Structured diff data
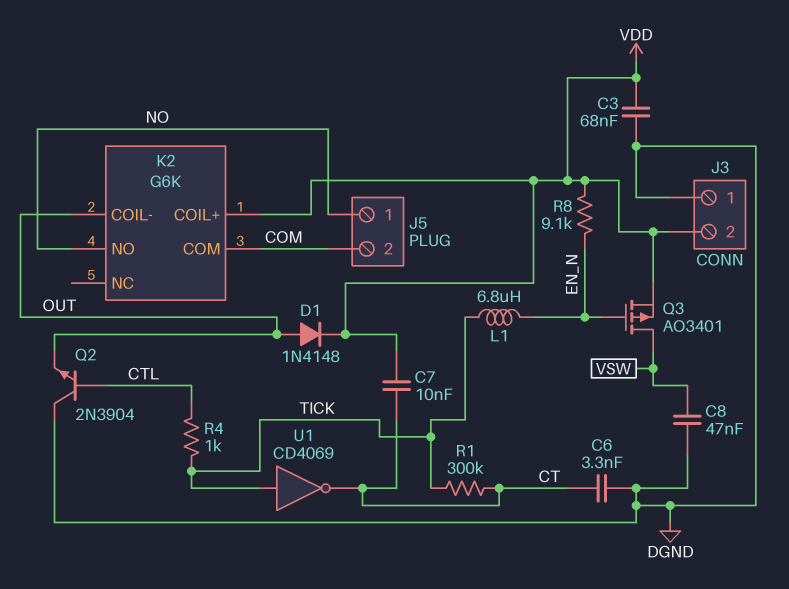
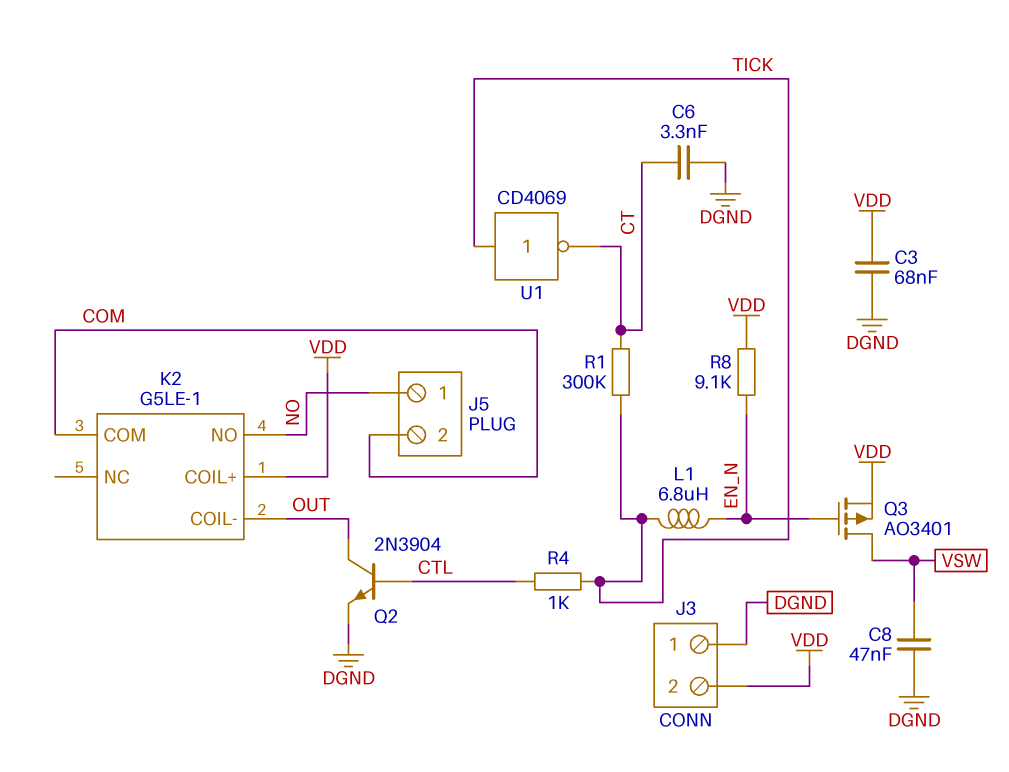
C7: 10nF (CT, VDD) -> none
D1: diode 1N4148 (A OUT, K VDD) -> none
K2: G6K -> G5LE-1
Q2: NPN 2N3904 (B CTL, C DGND, E OUT) -> NPN 2N3904 (B CTL, C OUT, E DGND)

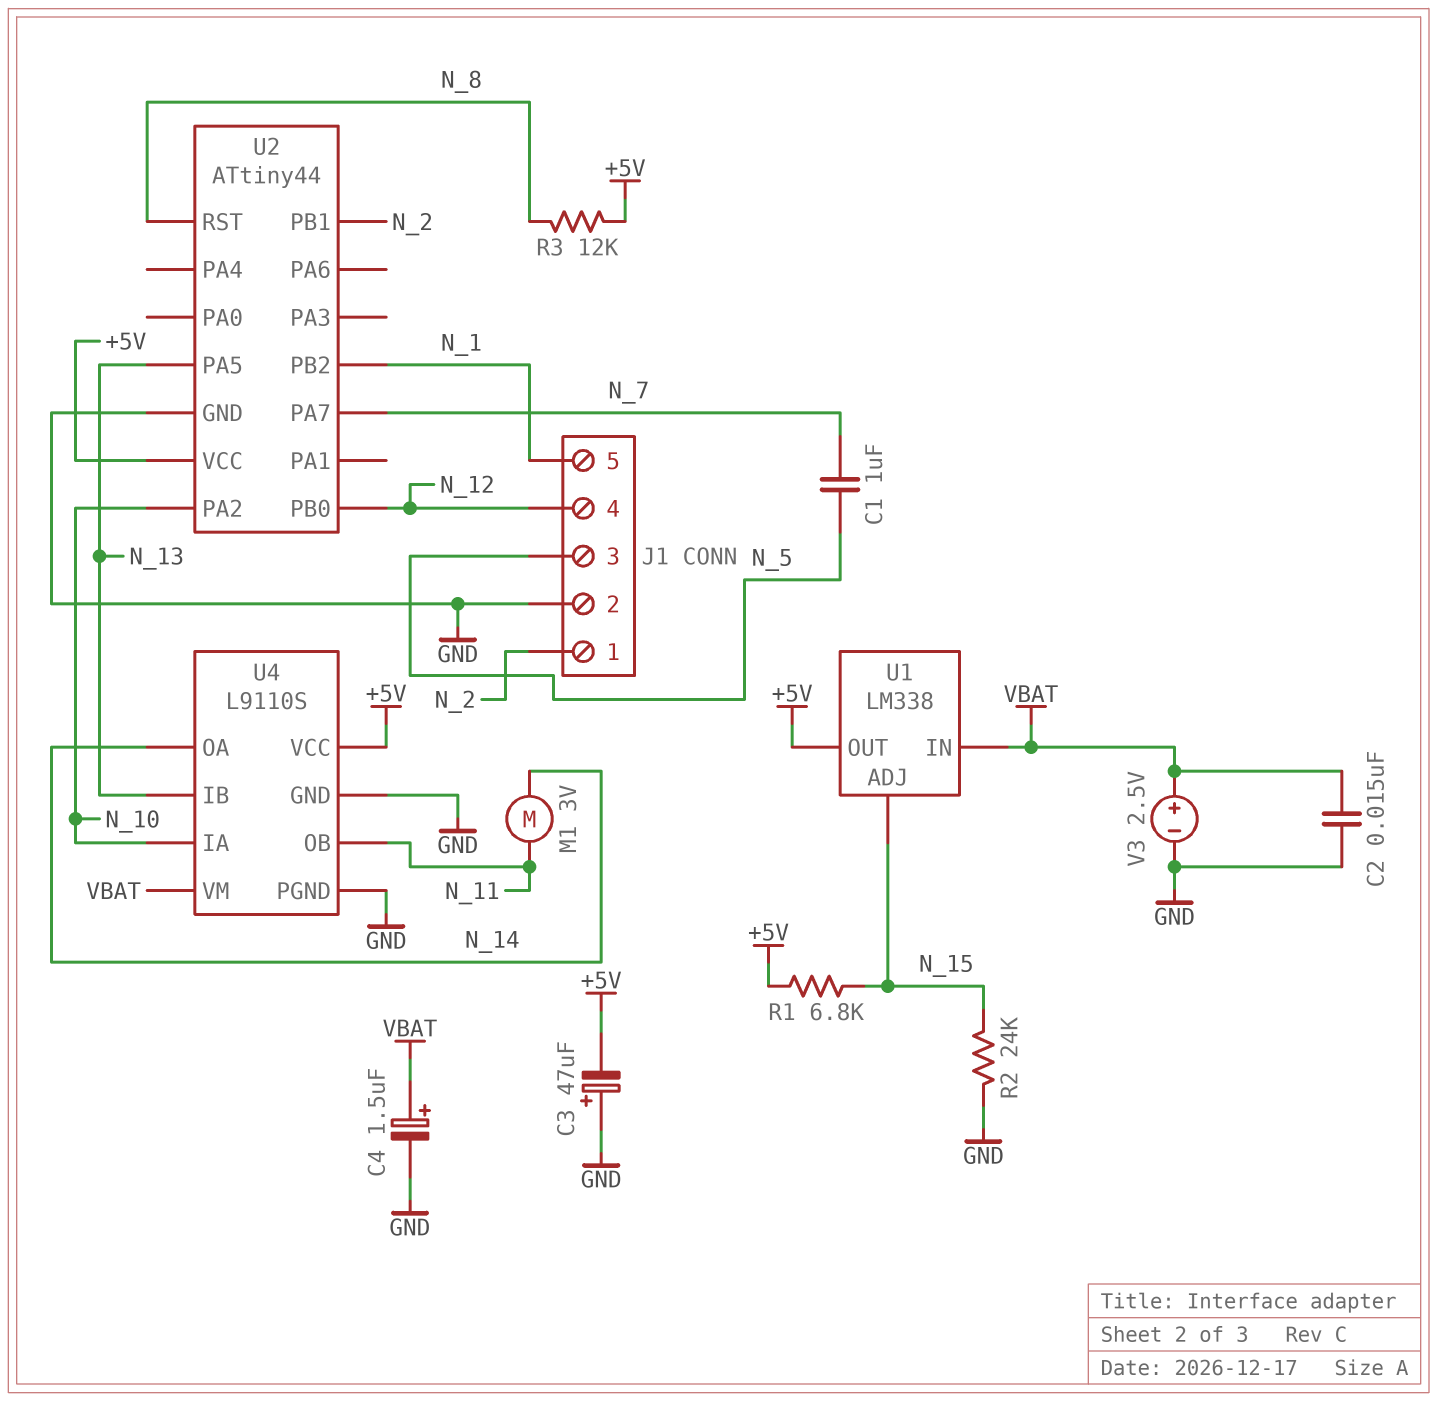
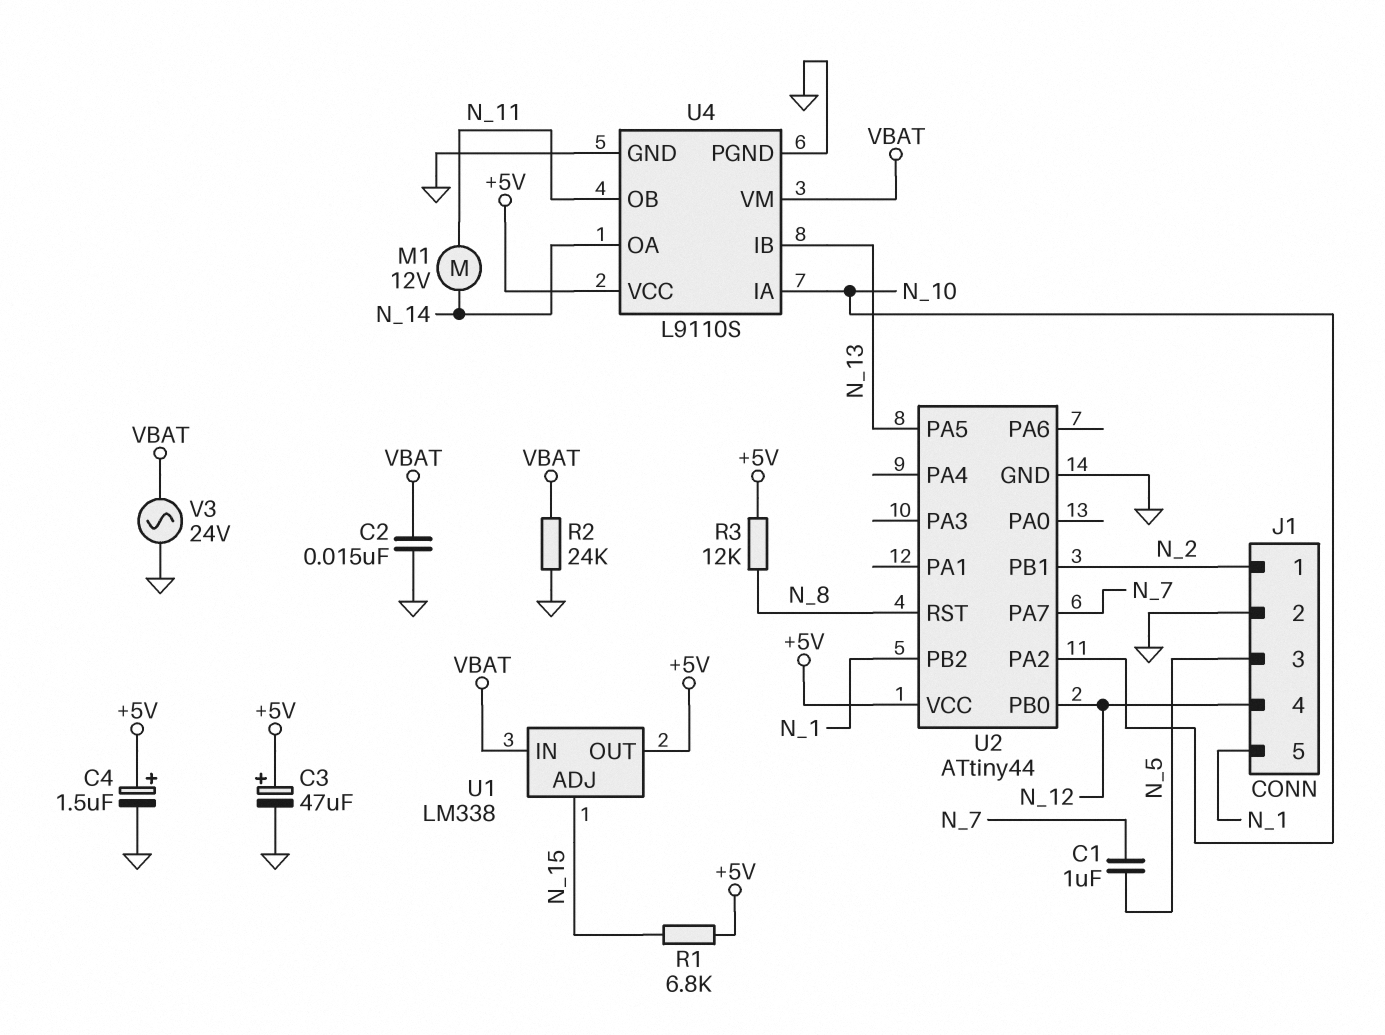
C3: 47uF (plus GND, minus +5V) -> 47uF (plus +5V, minus GND)
C4: 1.5uF (plus VBAT, minus GND) -> 1.5uF (plus +5V, minus GND)
M1: motor 3V (N_11, N_14) -> motor 12V (N_11, N_14)
R2: 24k (GND, N_15) -> 24k (GND, VBAT)
V3: 2.5V (plus VBAT, minus GND) -> AC 24V (GND, VBAT)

### EXERCISE REQUIREMENTS
A faithful copy of every entry is needed, omitting each image.

### RESULT OF THIS TASK
C7: 10nF (CT, VDD) -> none
D1: diode 1N4148 (A OUT, K VDD) -> none
K2: G6K -> G5LE-1
Q2: NPN 2N3904 (B CTL, C DGND, E OUT) -> NPN 2N3904 (B CTL, C OUT, E DGND)

C3: 47uF (plus GND, minus +5V) -> 47uF (plus +5V, minus GND)
C4: 1.5uF (plus VBAT, minus GND) -> 1.5uF (plus +5V, minus GND)
M1: motor 3V (N_11, N_14) -> motor 12V (N_11, N_14)
R2: 24k (GND, N_15) -> 24k (GND, VBAT)
V3: 2.5V (plus VBAT, minus GND) -> AC 24V (GND, VBAT)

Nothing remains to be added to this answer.